Within this material, find every line where the string "none" appears, and copy it out.

**Dataset**
-----

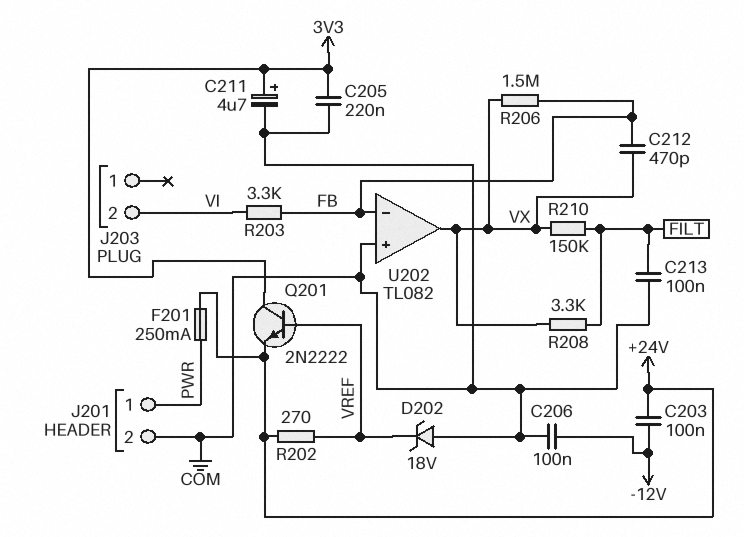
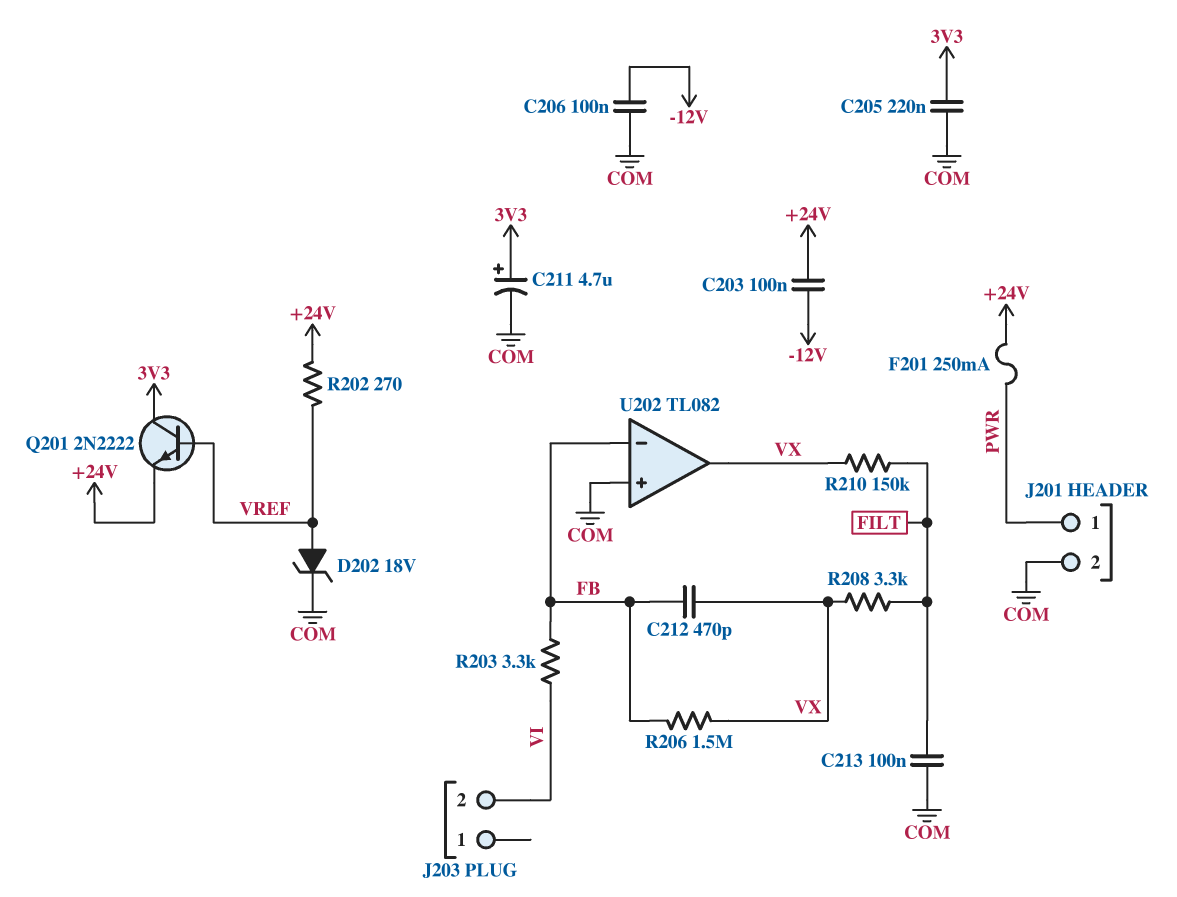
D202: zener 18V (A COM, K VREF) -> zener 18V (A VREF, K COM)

-----

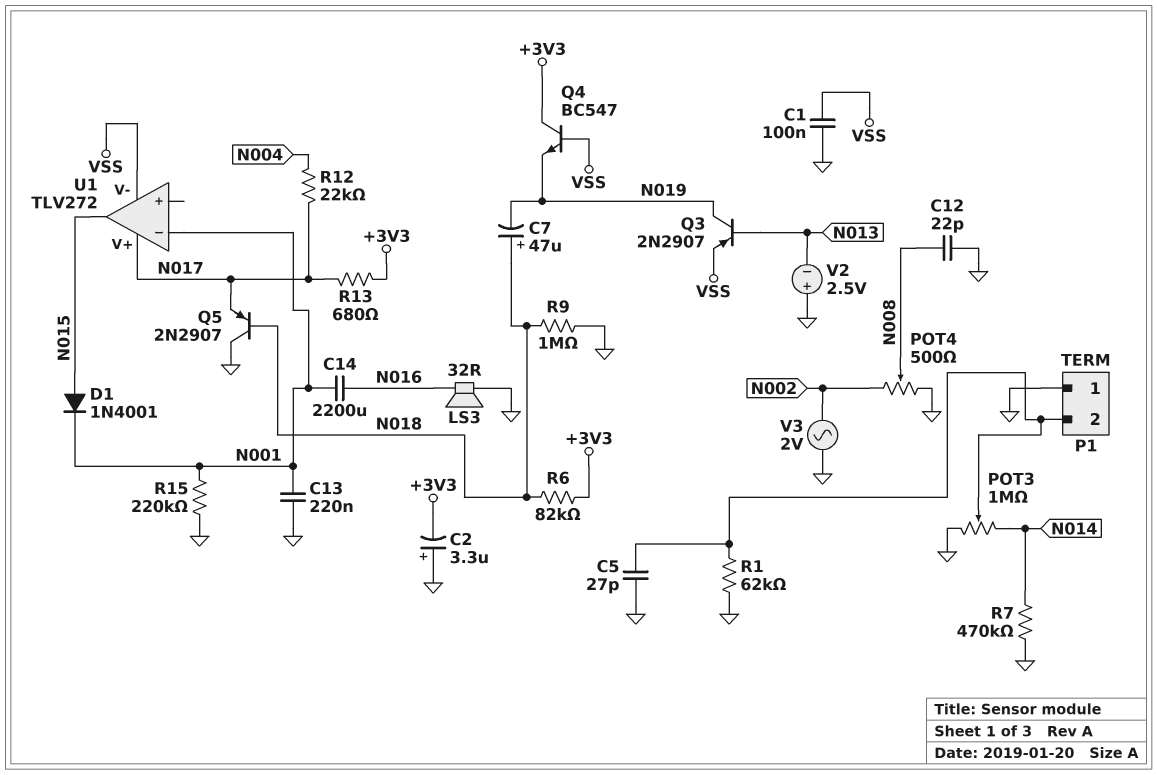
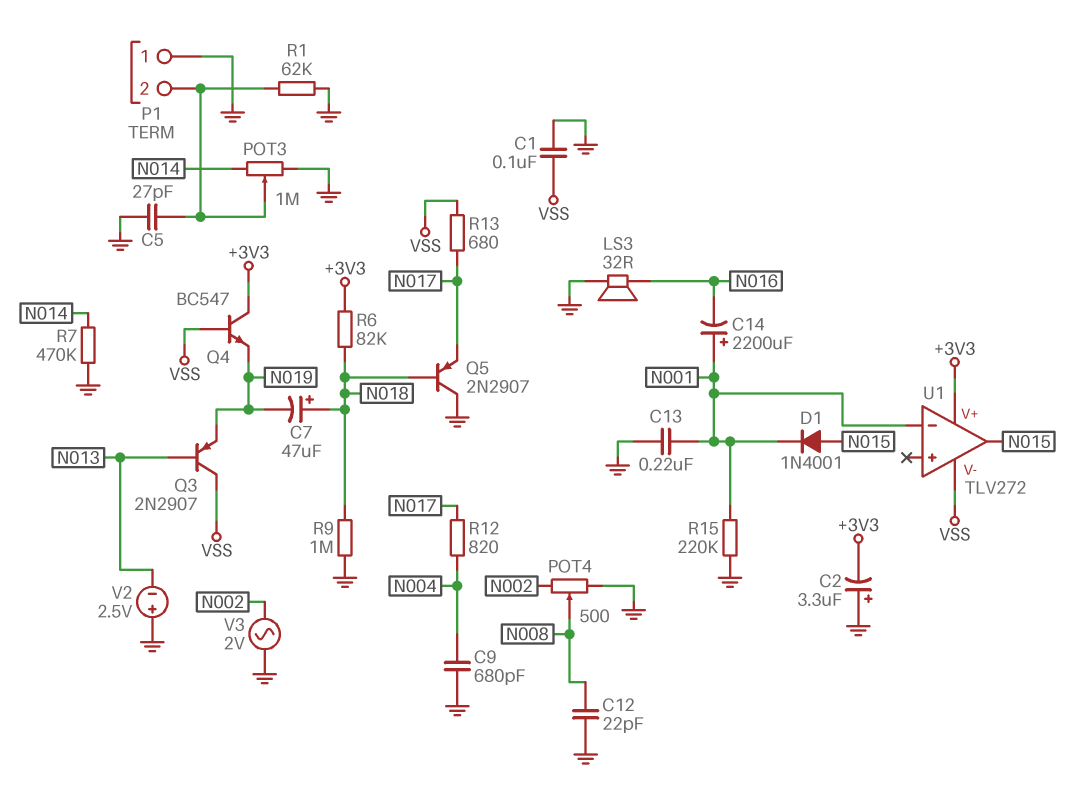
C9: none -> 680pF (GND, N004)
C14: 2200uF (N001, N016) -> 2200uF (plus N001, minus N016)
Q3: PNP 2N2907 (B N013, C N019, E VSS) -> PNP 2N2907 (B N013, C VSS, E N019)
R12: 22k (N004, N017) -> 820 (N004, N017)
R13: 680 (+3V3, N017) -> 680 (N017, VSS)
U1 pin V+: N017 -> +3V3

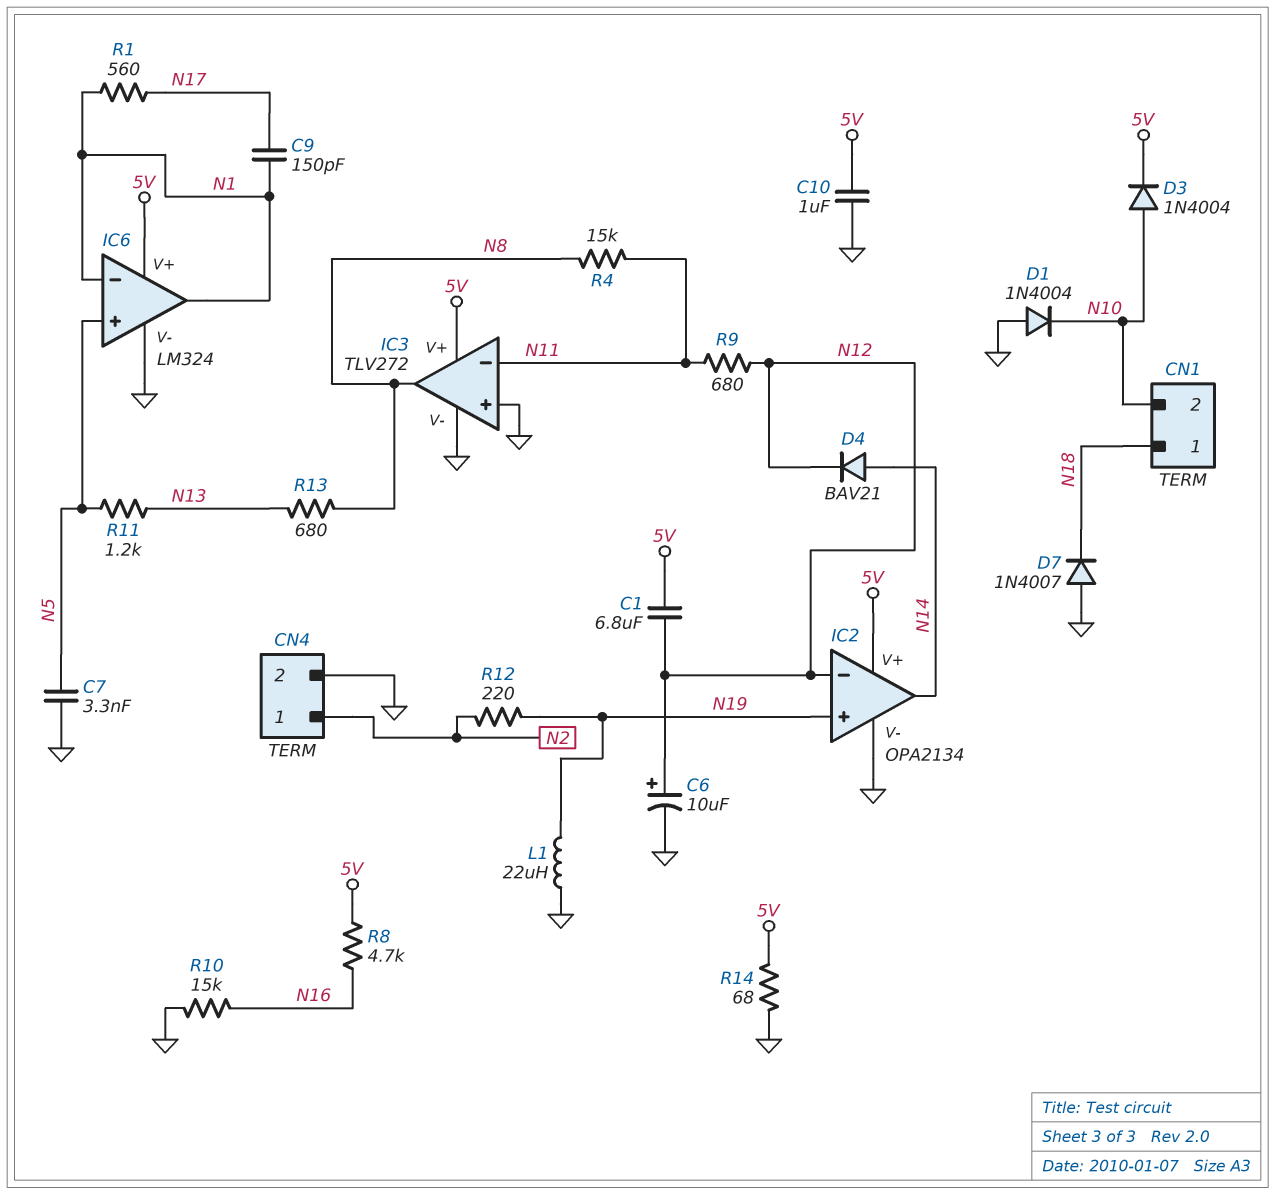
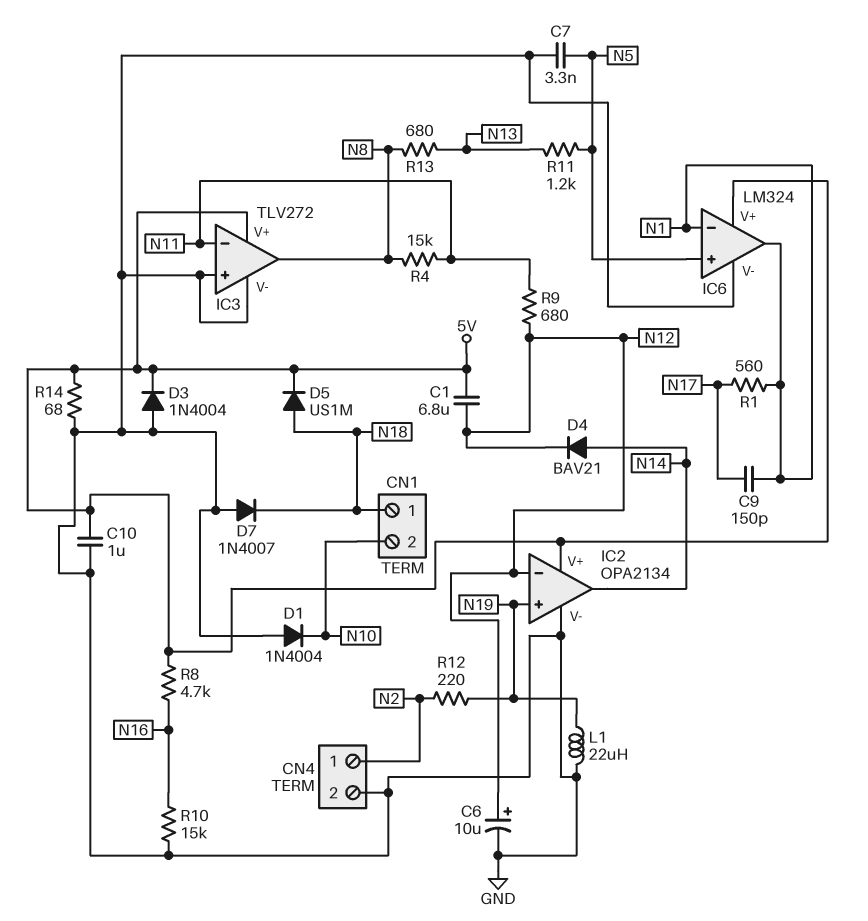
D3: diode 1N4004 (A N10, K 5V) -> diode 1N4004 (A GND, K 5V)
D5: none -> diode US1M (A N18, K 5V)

-----

**Solution to this problem**
C9: none -> 680pF (GND, N004)
D5: none -> diode US1M (A N18, K 5V)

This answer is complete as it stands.